* _What the task asks_:
Provide an exact copy of the data, excluding the images.

(Before and after images)
______

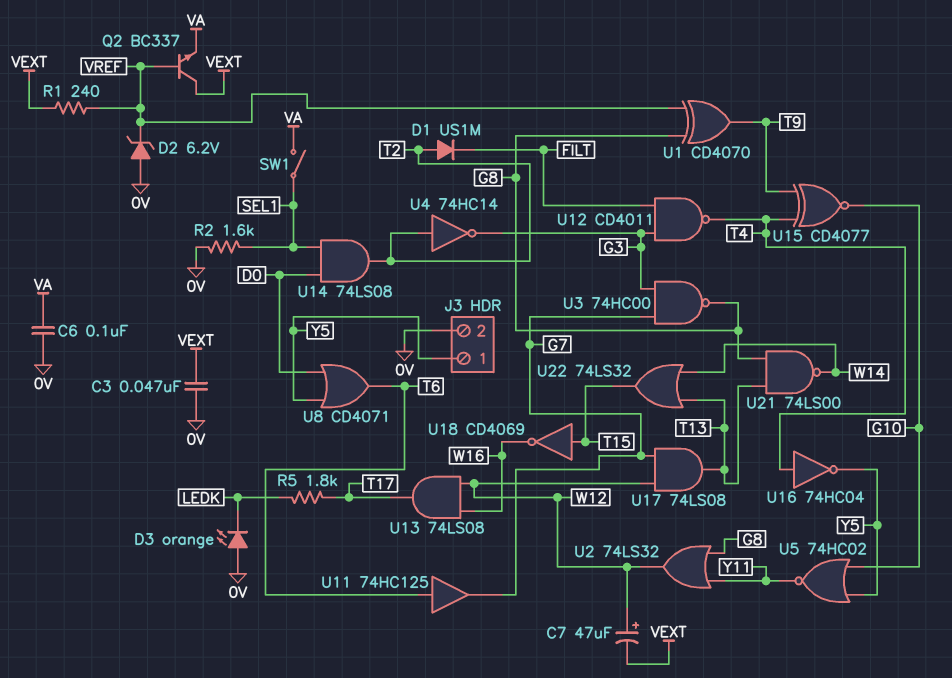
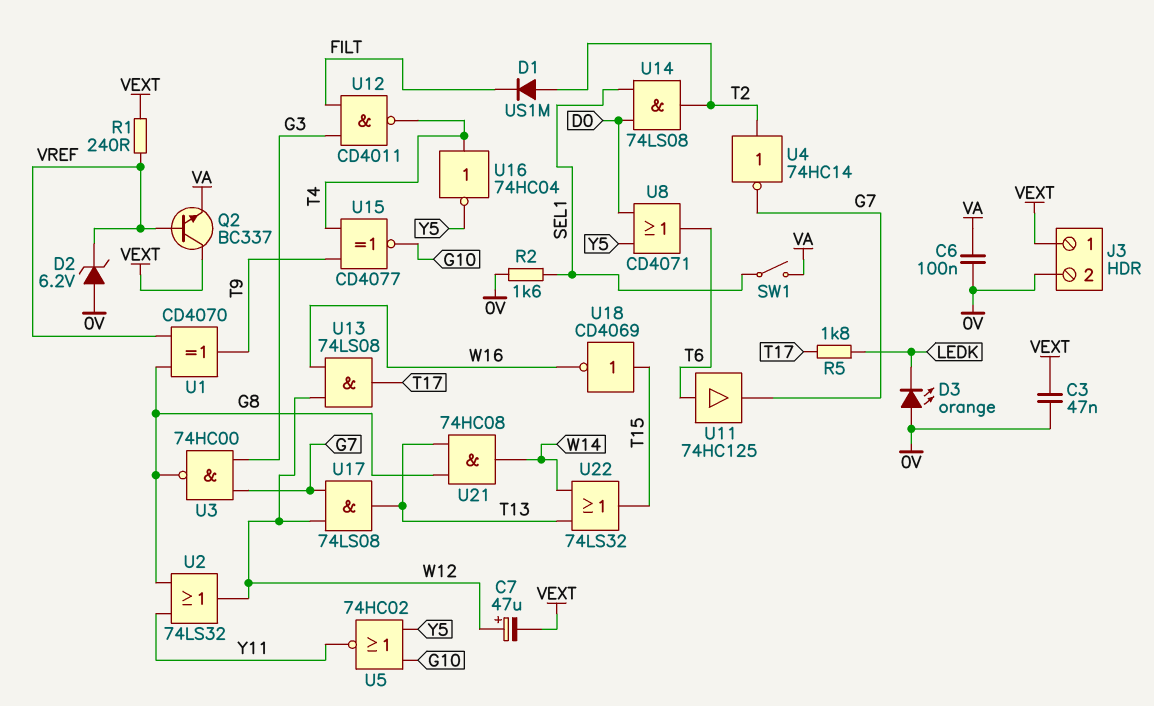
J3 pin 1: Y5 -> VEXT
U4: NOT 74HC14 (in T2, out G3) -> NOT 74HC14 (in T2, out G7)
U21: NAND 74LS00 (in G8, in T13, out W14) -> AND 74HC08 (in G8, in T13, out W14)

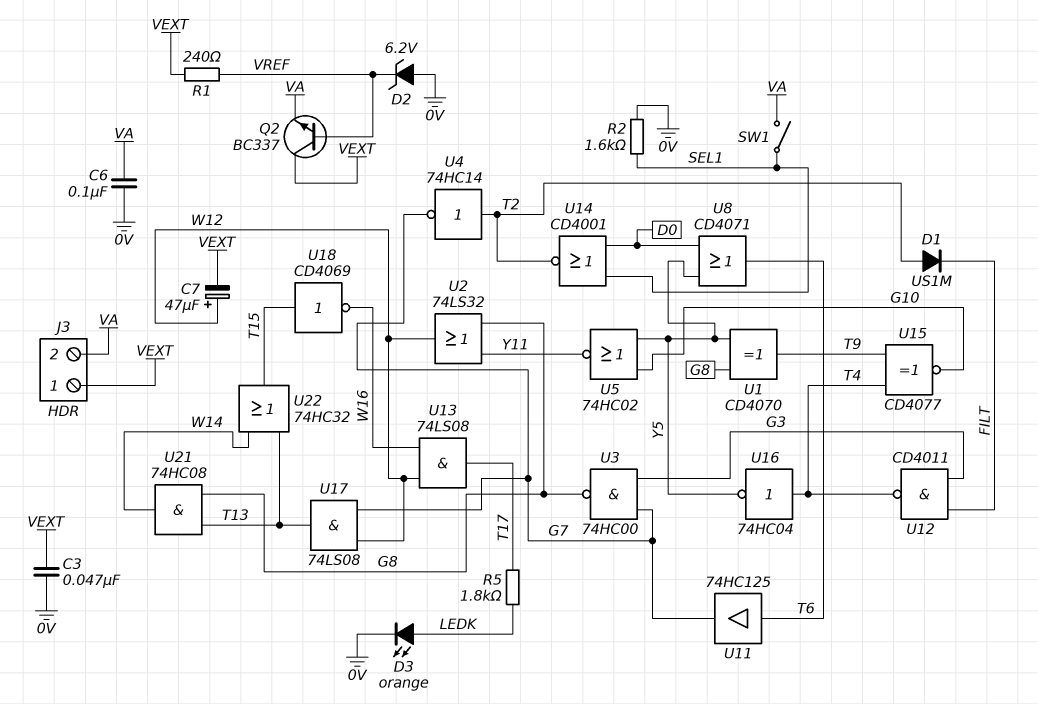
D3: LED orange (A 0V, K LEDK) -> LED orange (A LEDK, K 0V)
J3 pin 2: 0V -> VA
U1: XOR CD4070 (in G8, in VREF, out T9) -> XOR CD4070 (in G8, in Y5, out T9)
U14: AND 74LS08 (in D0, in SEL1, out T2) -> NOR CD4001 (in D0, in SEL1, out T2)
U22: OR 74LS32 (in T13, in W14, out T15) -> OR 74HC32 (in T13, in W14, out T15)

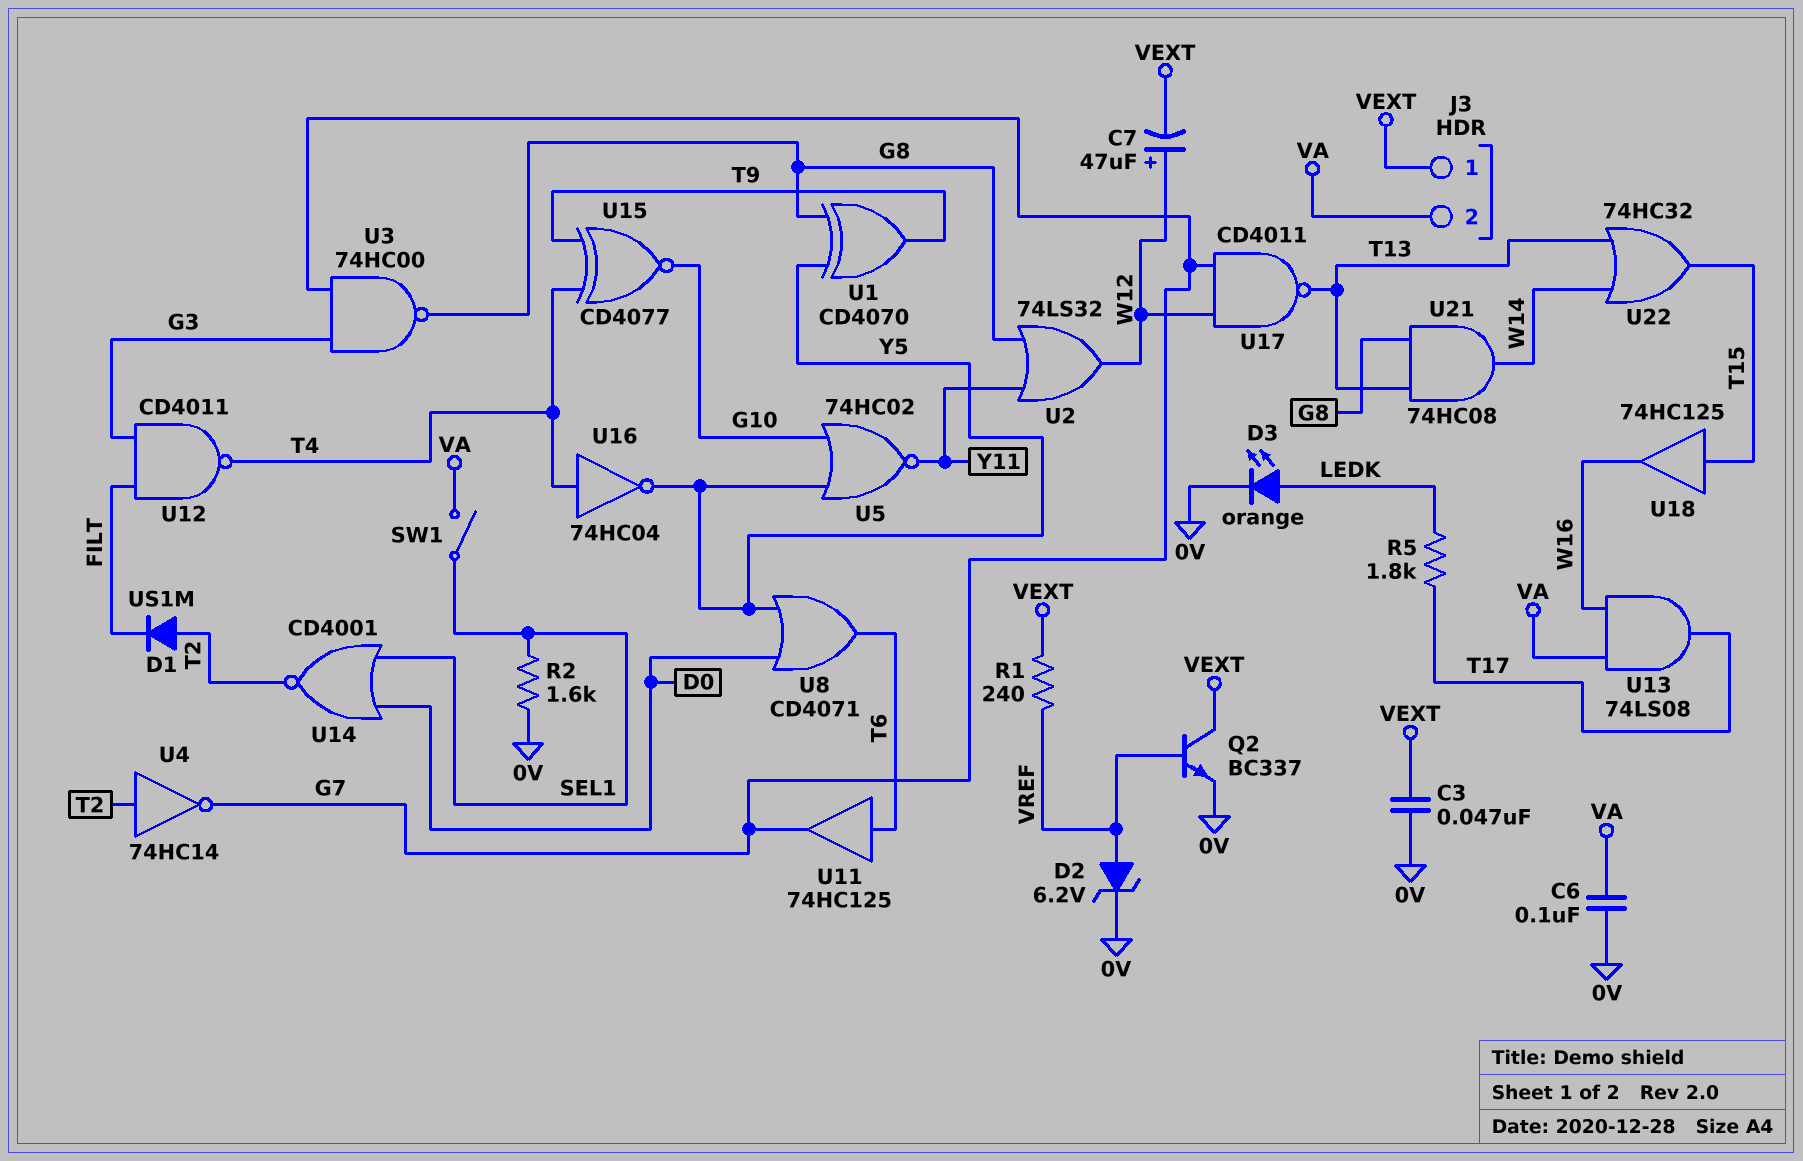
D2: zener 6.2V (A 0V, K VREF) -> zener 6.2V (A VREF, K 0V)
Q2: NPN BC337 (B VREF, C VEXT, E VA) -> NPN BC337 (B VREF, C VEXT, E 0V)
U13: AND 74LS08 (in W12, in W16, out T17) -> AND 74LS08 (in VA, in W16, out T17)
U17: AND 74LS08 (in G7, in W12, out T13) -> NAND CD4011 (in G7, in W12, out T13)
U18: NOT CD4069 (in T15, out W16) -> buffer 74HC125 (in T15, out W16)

______

* _Task answer_:
J3 pin 1: Y5 -> VEXT
U4: NOT 74HC14 (in T2, out G3) -> NOT 74HC14 (in T2, out G7)
U21: NAND 74LS00 (in G8, in T13, out W14) -> AND 74HC08 (in G8, in T13, out W14)

D3: LED orange (A 0V, K LEDK) -> LED orange (A LEDK, K 0V)
J3 pin 2: 0V -> VA
U1: XOR CD4070 (in G8, in VREF, out T9) -> XOR CD4070 (in G8, in Y5, out T9)
U14: AND 74LS08 (in D0, in SEL1, out T2) -> NOR CD4001 (in D0, in SEL1, out T2)
U22: OR 74LS32 (in T13, in W14, out T15) -> OR 74HC32 (in T13, in W14, out T15)

D2: zener 6.2V (A 0V, K VREF) -> zener 6.2V (A VREF, K 0V)
Q2: NPN BC337 (B VREF, C VEXT, E VA) -> NPN BC337 (B VREF, C VEXT, E 0V)
U13: AND 74LS08 (in W12, in W16, out T17) -> AND 74LS08 (in VA, in W16, out T17)
U17: AND 74LS08 (in G7, in W12, out T13) -> NAND CD4011 (in G7, in W12, out T13)
U18: NOT CD4069 (in T15, out W16) -> buffer 74HC125 (in T15, out W16)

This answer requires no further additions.